_Exercise brief_: Print all the entries verbatim.

_Source information_:
------------------------------

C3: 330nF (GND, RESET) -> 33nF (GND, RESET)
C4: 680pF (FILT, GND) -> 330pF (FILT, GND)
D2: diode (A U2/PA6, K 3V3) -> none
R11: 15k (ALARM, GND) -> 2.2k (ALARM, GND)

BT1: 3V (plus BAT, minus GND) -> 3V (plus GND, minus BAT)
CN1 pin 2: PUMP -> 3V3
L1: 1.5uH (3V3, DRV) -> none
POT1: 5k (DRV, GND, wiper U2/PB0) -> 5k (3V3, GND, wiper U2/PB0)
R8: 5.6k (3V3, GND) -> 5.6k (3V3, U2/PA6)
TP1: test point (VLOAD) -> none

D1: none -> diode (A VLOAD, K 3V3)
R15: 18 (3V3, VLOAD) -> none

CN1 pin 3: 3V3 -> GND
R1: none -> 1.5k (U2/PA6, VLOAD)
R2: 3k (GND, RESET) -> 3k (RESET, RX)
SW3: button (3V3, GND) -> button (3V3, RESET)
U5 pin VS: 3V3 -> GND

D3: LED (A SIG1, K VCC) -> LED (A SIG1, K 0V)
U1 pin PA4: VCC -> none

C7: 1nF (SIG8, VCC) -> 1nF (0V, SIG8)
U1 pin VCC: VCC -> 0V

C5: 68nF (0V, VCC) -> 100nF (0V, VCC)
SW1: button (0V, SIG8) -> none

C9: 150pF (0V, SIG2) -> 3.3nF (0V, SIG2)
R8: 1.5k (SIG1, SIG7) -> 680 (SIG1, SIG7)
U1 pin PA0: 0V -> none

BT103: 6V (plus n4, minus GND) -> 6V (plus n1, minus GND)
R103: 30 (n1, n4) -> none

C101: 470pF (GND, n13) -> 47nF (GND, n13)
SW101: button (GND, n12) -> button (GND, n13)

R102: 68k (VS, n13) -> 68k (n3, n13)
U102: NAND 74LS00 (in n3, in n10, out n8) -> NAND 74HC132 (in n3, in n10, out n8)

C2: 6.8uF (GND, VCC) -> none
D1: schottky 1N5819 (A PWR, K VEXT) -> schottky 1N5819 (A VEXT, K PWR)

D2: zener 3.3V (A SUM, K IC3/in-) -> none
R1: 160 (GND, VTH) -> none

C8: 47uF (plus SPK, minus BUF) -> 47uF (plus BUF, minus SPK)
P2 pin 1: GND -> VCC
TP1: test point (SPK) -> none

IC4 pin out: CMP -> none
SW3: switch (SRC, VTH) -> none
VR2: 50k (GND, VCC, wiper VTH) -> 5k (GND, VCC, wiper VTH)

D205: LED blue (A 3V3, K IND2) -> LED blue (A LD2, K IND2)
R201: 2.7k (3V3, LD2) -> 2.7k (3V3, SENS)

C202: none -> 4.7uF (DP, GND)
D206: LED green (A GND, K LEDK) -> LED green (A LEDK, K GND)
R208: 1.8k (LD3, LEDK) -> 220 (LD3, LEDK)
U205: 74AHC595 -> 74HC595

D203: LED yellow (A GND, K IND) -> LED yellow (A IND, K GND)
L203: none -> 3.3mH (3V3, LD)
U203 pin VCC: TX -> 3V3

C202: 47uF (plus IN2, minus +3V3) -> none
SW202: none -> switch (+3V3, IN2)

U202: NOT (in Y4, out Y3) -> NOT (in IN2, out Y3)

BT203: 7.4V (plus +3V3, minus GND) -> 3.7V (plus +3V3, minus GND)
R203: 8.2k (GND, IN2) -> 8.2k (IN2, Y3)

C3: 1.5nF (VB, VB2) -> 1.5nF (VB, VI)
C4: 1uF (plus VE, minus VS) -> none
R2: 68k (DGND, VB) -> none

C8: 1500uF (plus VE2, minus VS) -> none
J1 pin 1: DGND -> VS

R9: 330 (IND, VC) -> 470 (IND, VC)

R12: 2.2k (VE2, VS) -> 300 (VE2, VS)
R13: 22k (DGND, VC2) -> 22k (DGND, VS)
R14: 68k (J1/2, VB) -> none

------------------------------

_Your response_:
C3: 330nF (GND, RESET) -> 33nF (GND, RESET)
C4: 680pF (FILT, GND) -> 330pF (FILT, GND)
D2: diode (A U2/PA6, K 3V3) -> none
R11: 15k (ALARM, GND) -> 2.2k (ALARM, GND)

BT1: 3V (plus BAT, minus GND) -> 3V (plus GND, minus BAT)
CN1 pin 2: PUMP -> 3V3
L1: 1.5uH (3V3, DRV) -> none
POT1: 5k (DRV, GND, wiper U2/PB0) -> 5k (3V3, GND, wiper U2/PB0)
R8: 5.6k (3V3, GND) -> 5.6k (3V3, U2/PA6)
TP1: test point (VLOAD) -> none

D1: none -> diode (A VLOAD, K 3V3)
R15: 18 (3V3, VLOAD) -> none

CN1 pin 3: 3V3 -> GND
R1: none -> 1.5k (U2/PA6, VLOAD)
R2: 3k (GND, RESET) -> 3k (RESET, RX)
SW3: button (3V3, GND) -> button (3V3, RESET)
U5 pin VS: 3V3 -> GND

D3: LED (A SIG1, K VCC) -> LED (A SIG1, K 0V)
U1 pin PA4: VCC -> none

C7: 1nF (SIG8, VCC) -> 1nF (0V, SIG8)
U1 pin VCC: VCC -> 0V

C5: 68nF (0V, VCC) -> 100nF (0V, VCC)
SW1: button (0V, SIG8) -> none

C9: 150pF (0V, SIG2) -> 3.3nF (0V, SIG2)
R8: 1.5k (SIG1, SIG7) -> 680 (SIG1, SIG7)
U1 pin PA0: 0V -> none

BT103: 6V (plus n4, minus GND) -> 6V (plus n1, minus GND)
R103: 30 (n1, n4) -> none

C101: 470pF (GND, n13) -> 47nF (GND, n13)
SW101: button (GND, n12) -> button (GND, n13)

R102: 68k (VS, n13) -> 68k (n3, n13)
U102: NAND 74LS00 (in n3, in n10, out n8) -> NAND 74HC132 (in n3, in n10, out n8)

C2: 6.8uF (GND, VCC) -> none
D1: schottky 1N5819 (A PWR, K VEXT) -> schottky 1N5819 (A VEXT, K PWR)

D2: zener 3.3V (A SUM, K IC3/in-) -> none
R1: 160 (GND, VTH) -> none

C8: 47uF (plus SPK, minus BUF) -> 47uF (plus BUF, minus SPK)
P2 pin 1: GND -> VCC
TP1: test point (SPK) -> none

IC4 pin out: CMP -> none
SW3: switch (SRC, VTH) -> none
VR2: 50k (GND, VCC, wiper VTH) -> 5k (GND, VCC, wiper VTH)

D205: LED blue (A 3V3, K IND2) -> LED blue (A LD2, K IND2)
R201: 2.7k (3V3, LD2) -> 2.7k (3V3, SENS)

C202: none -> 4.7uF (DP, GND)
D206: LED green (A GND, K LEDK) -> LED green (A LEDK, K GND)
R208: 1.8k (LD3, LEDK) -> 220 (LD3, LEDK)
U205: 74AHC595 -> 74HC595

D203: LED yellow (A GND, K IND) -> LED yellow (A IND, K GND)
L203: none -> 3.3mH (3V3, LD)
U203 pin VCC: TX -> 3V3

C202: 47uF (plus IN2, minus +3V3) -> none
SW202: none -> switch (+3V3, IN2)

U202: NOT (in Y4, out Y3) -> NOT (in IN2, out Y3)

BT203: 7.4V (plus +3V3, minus GND) -> 3.7V (plus +3V3, minus GND)
R203: 8.2k (GND, IN2) -> 8.2k (IN2, Y3)

C3: 1.5nF (VB, VB2) -> 1.5nF (VB, VI)
C4: 1uF (plus VE, minus VS) -> none
R2: 68k (DGND, VB) -> none

C8: 1500uF (plus VE2, minus VS) -> none
J1 pin 1: DGND -> VS

R9: 330 (IND, VC) -> 470 (IND, VC)

R12: 2.2k (VE2, VS) -> 300 (VE2, VS)
R13: 22k (DGND, VC2) -> 22k (DGND, VS)
R14: 68k (J1/2, VB) -> none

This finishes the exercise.